» Work required: Could you retype all of the entries exactly, without their pictures?

» Data:
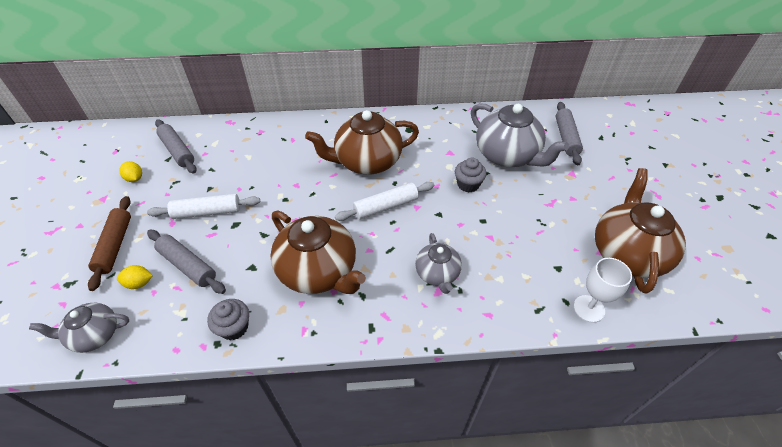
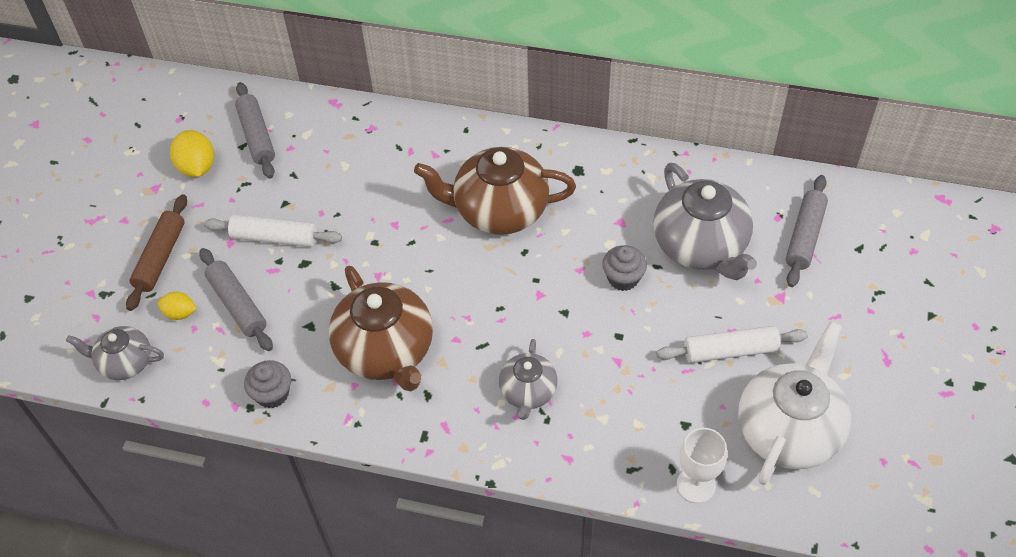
camera: 20 degrees right, 5 degrees up
(135, 178) = (197, 167): yellow lemon -> yellow lemon, size x1.63
(386, 206) = (499, 284): white rolling pin -> white rolling pin (730, 351)
(627, 253) = (789, 430): brown teapot -> white teapot

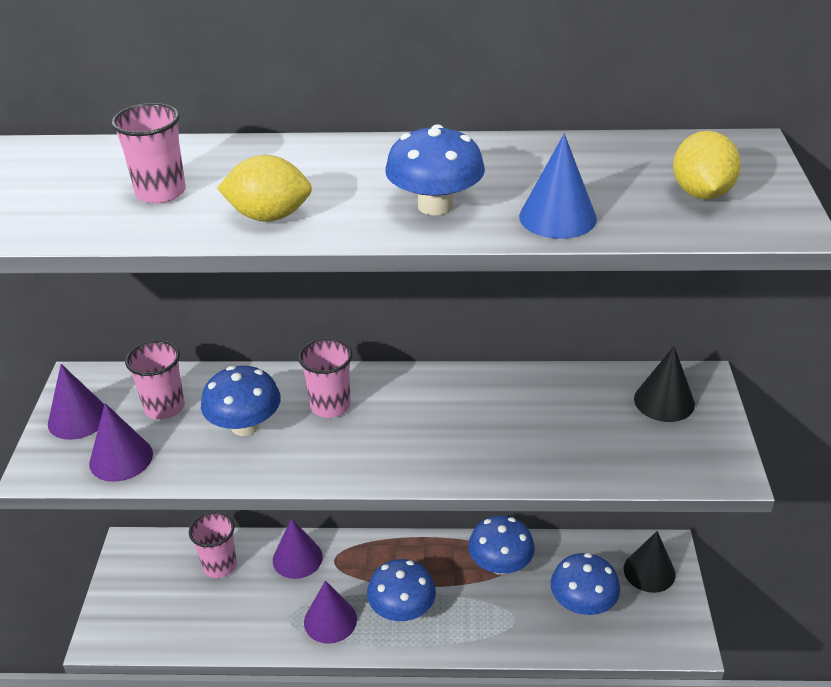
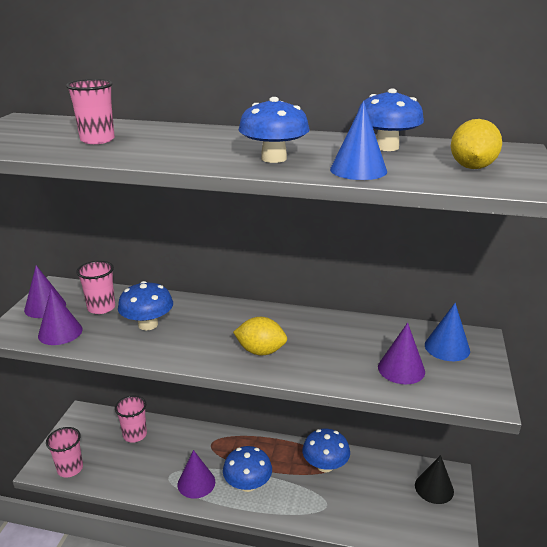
camera: 10 degrees right, 10 degrees down
(269, 216) = (158, 154): yellow lemon -> yellow lemon (260, 351)
(297, 558) = (187, 438): purple cone -> purple cone (401, 369)
(330, 405) = (209, 320): pink cup -> pink cup (70, 468)
(582, 604) = (379, 502): blue mushroom -> blue mushroom (386, 147)
(664, 401) = (447, 347): black cone -> blue cone

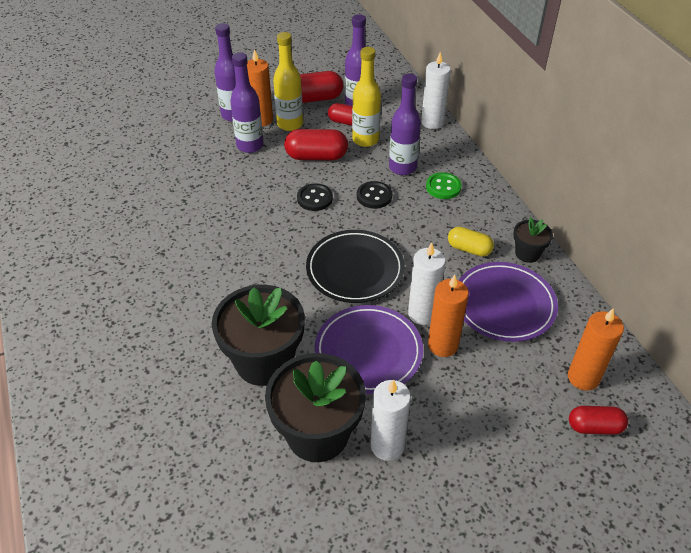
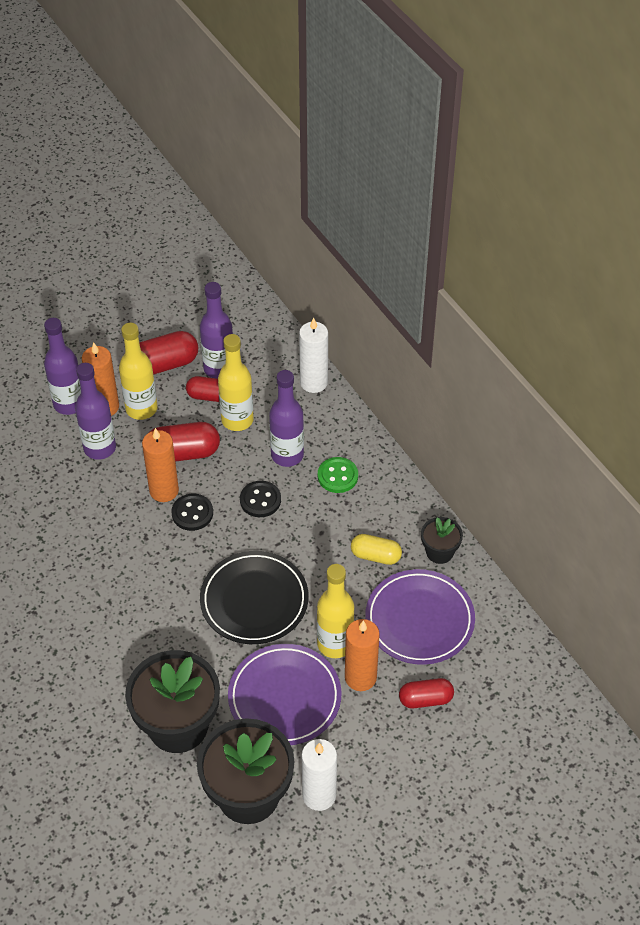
camera: 10 degrees left, 5 degrees up
(422, 314) = (335, 644): white candle -> yellow bottle
(583, 377) = (505, 692): orange candle -> orange candle (164, 490)
(594, 427) = (518, 743): red capsule -> red capsule (425, 699)

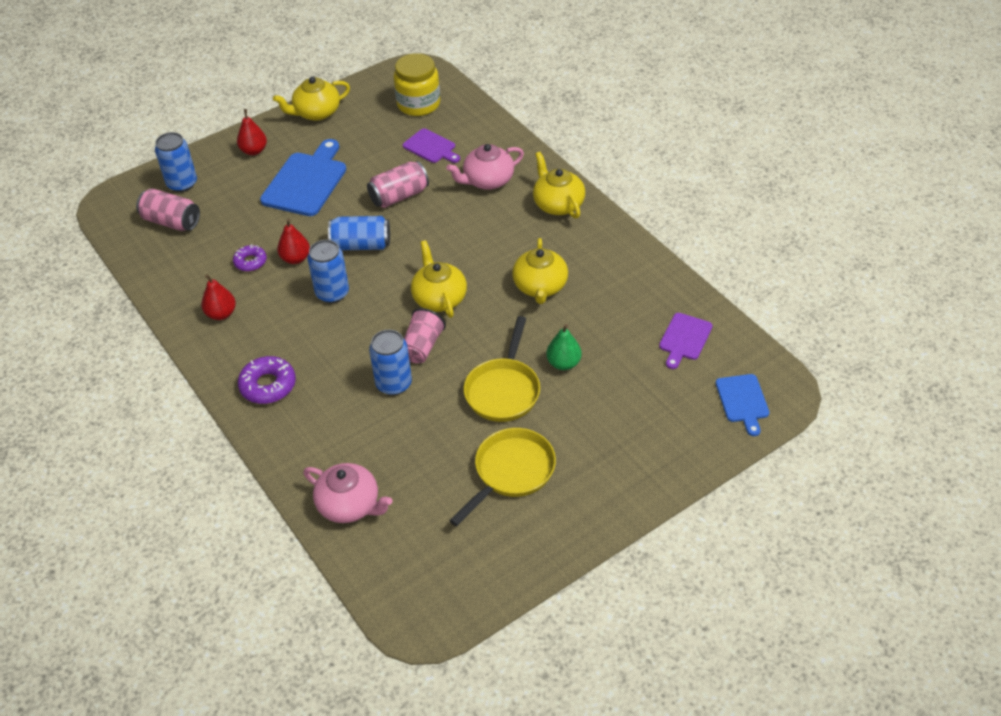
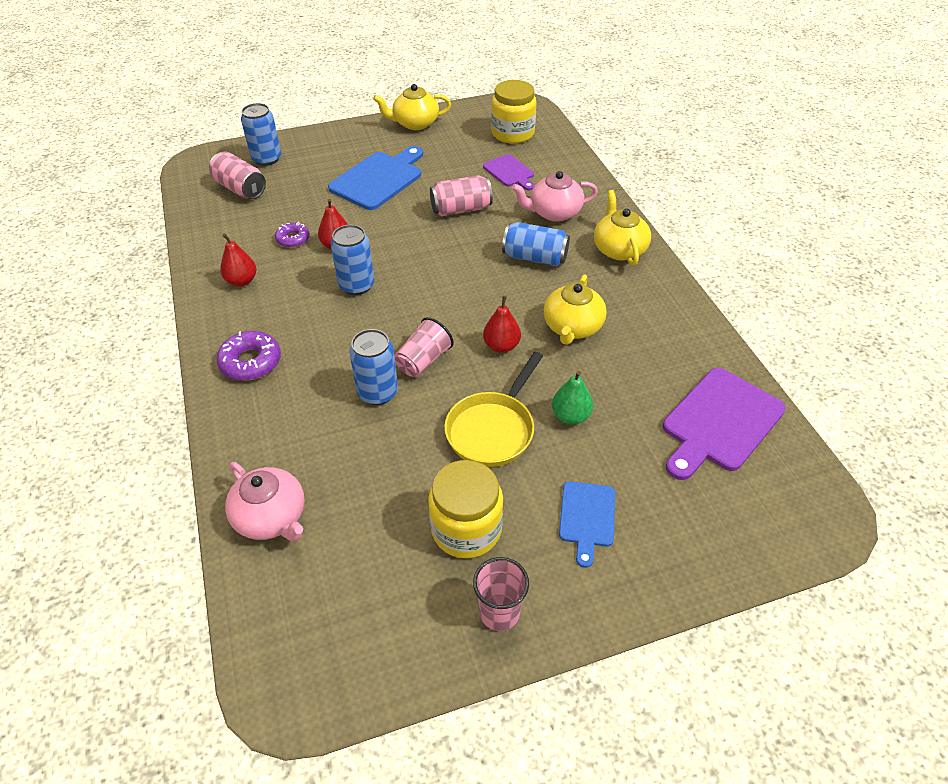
camera: 15 degrees right, 0 degrees up
(254, 151) = (344, 144): red pear -> red pear (501, 346)
(361, 245) = (405, 246): blue can -> blue can (535, 257)
(439, 298) = (461, 315): yellow teapot -> none
(511, 472) = (466, 529): yellow pan -> yellow jar
(558, 524) = (499, 612): none -> pink cup
(684, 339) = (720, 422): purple cutting board -> purple cutting board, size x1.75
(743, 401) = (774, 516): blue cutting board -> blue cutting board (587, 517)

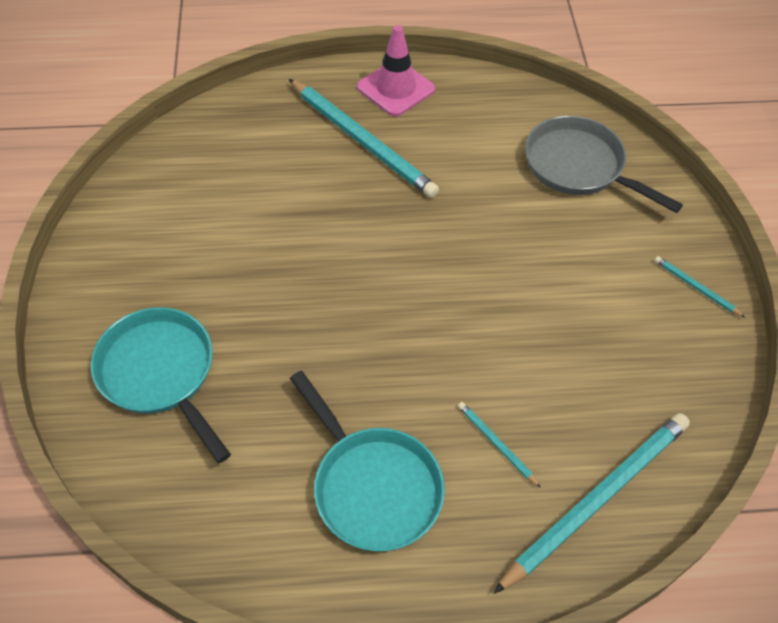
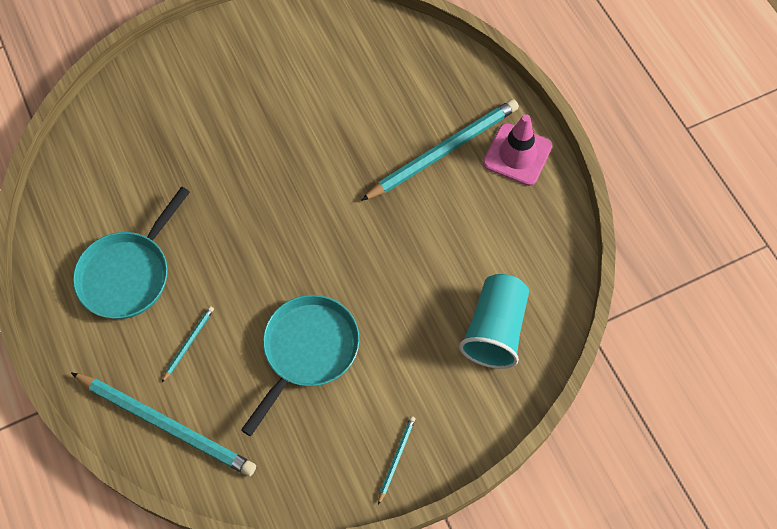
camera: 70 degrees right, 10 degrees up
(160, 374) = (169, 112): turquoise pan -> turquoise pan (307, 351)
(362, 140) = (442, 151): turquoise pencil -> turquoise pencil turned 150 degrees counterclockwise
(579, 167) = (495, 329): grey pan -> turquoise cup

» Solution to this task:
camera: 20 degrees right, 5 degrees up
(135, 178) = (197, 167): yellow lemon -> yellow lemon, size x1.63
(386, 206) = (499, 284): white rolling pin -> white rolling pin (730, 351)
(627, 253) = (789, 430): brown teapot -> white teapot

camera: 10 degrees right, 10 degrees down
(269, 216) = (158, 154): yellow lemon -> yellow lemon (260, 351)
(297, 558) = (187, 438): purple cone -> purple cone (401, 369)
(330, 405) = (209, 320): pink cup -> pink cup (70, 468)
(582, 604) = (379, 502): blue mushroom -> blue mushroom (386, 147)
(664, 401) = (447, 347): black cone -> blue cone

camera: 10 degrees left, 5 degrees up
(422, 314) = (335, 644): white candle -> yellow bottle
(583, 377) = (505, 692): orange candle -> orange candle (164, 490)
(594, 427) = (518, 743): red capsule -> red capsule (425, 699)

camera: 15 degrees right, 0 degrees up
(254, 151) = (344, 144): red pear -> red pear (501, 346)
(361, 245) = (405, 246): blue can -> blue can (535, 257)
(439, 298) = (461, 315): yellow teapot -> none
(511, 472) = (466, 529): yellow pan -> yellow jar
(558, 524) = (499, 612): none -> pink cup
(684, 339) = (720, 422): purple cutting board -> purple cutting board, size x1.75
(743, 401) = (774, 516): blue cutting board -> blue cutting board (587, 517)

camera: 70 degrees right, 10 degrees up
(160, 374) = (169, 112): turquoise pan -> turquoise pan (307, 351)
(362, 140) = (442, 151): turquoise pencil -> turquoise pencil turned 150 degrees counterclockwise
(579, 167) = (495, 329): grey pan -> turquoise cup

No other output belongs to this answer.